▸ **Data under study**
::::

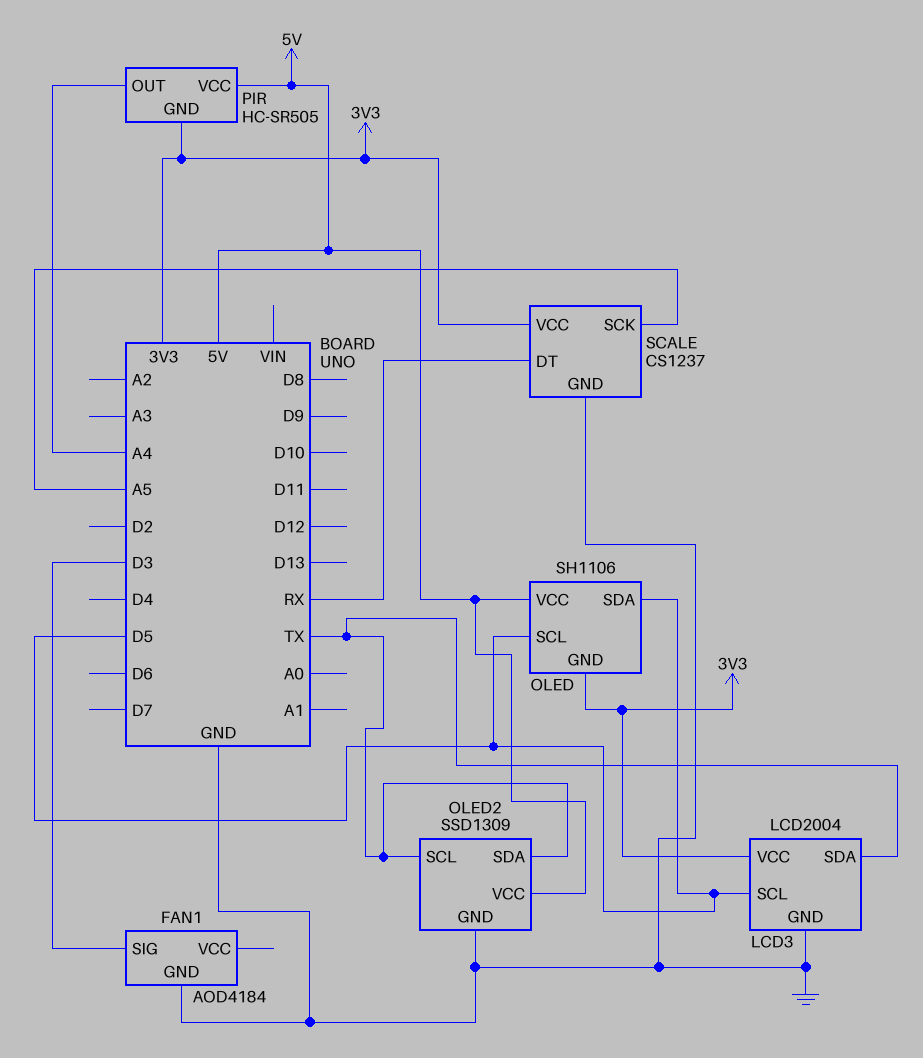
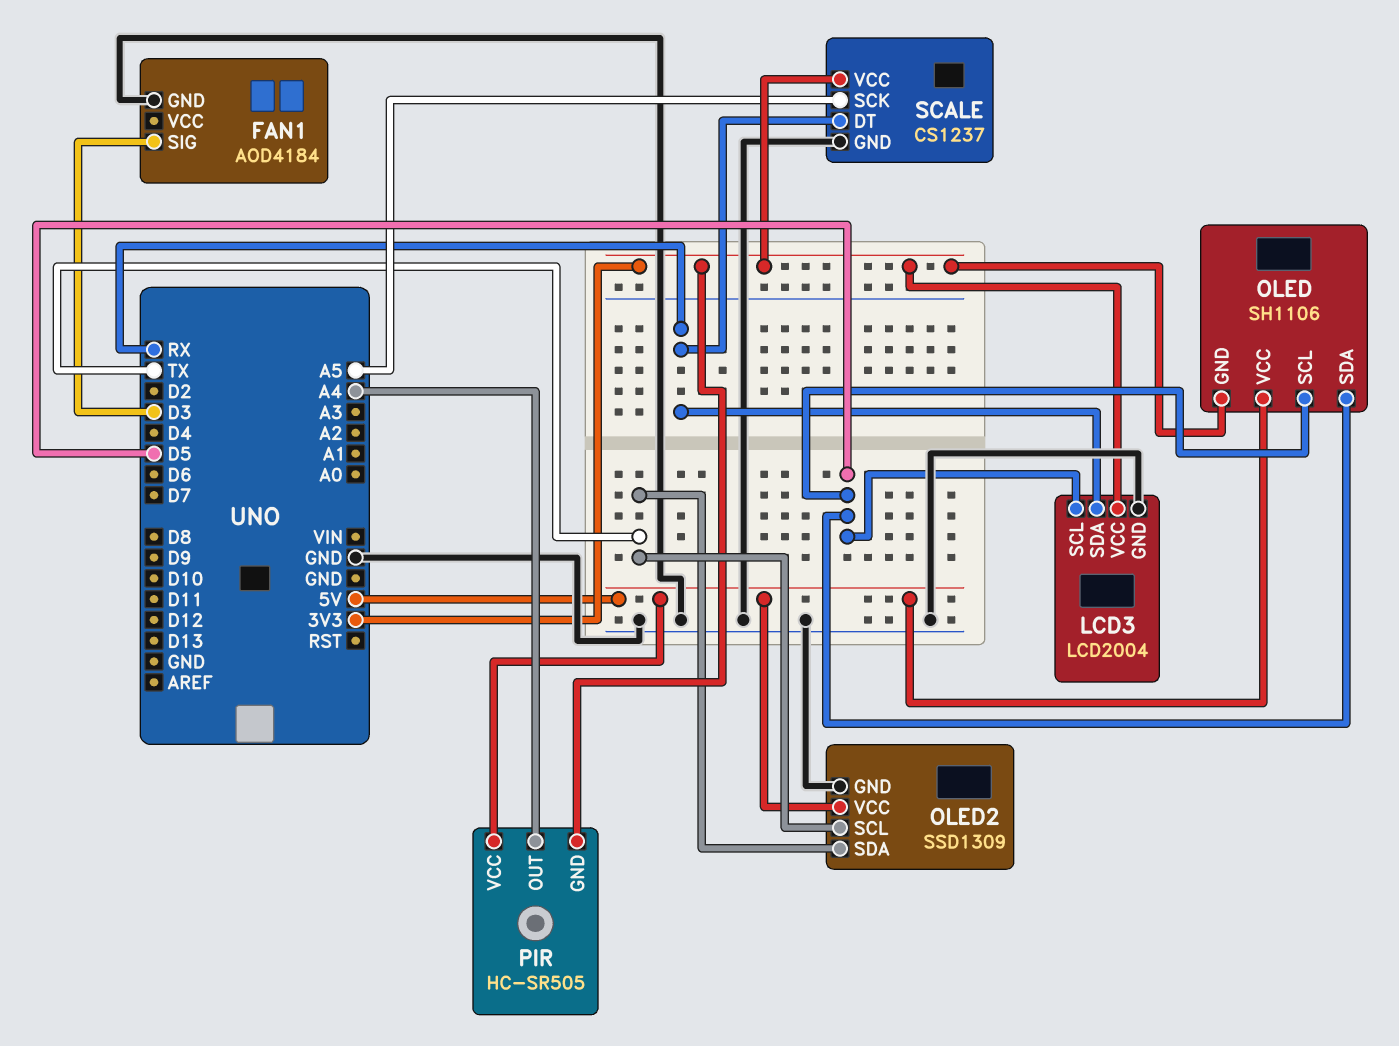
LCD3 pin SDA: TX -> RX

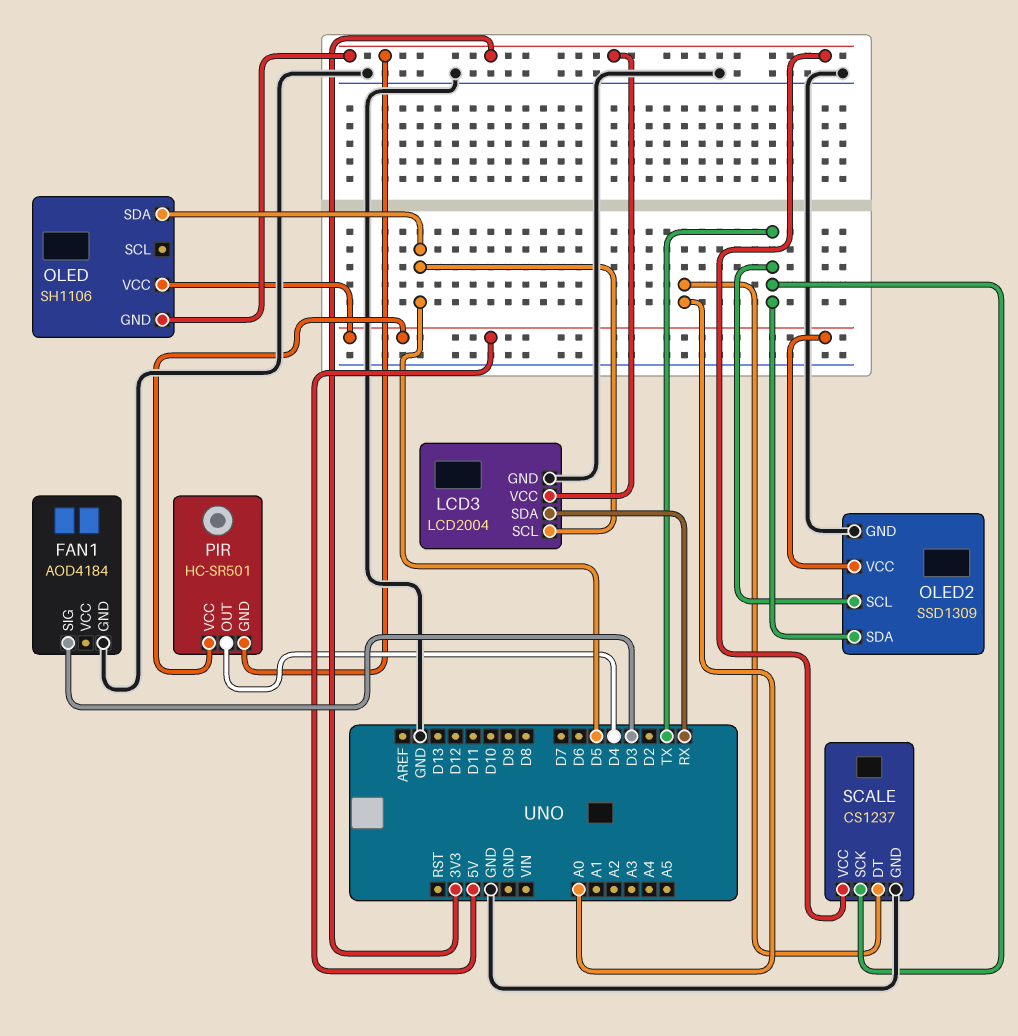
OLED pin SCL: D5 -> none
PIR: HC-SR505 -> HC-SR501
PIR pin OUT: A4 -> D4
SCALE pin DT: RX -> A0
SCALE pin SCK: A5 -> TX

::::

Although the records above contain pictures, only their text is to be repeated, exactly as given.

LCD3 pin SDA: TX -> RX

OLED pin SCL: D5 -> none
PIR: HC-SR505 -> HC-SR501
PIR pin OUT: A4 -> D4
SCALE pin DT: RX -> A0
SCALE pin SCK: A5 -> TX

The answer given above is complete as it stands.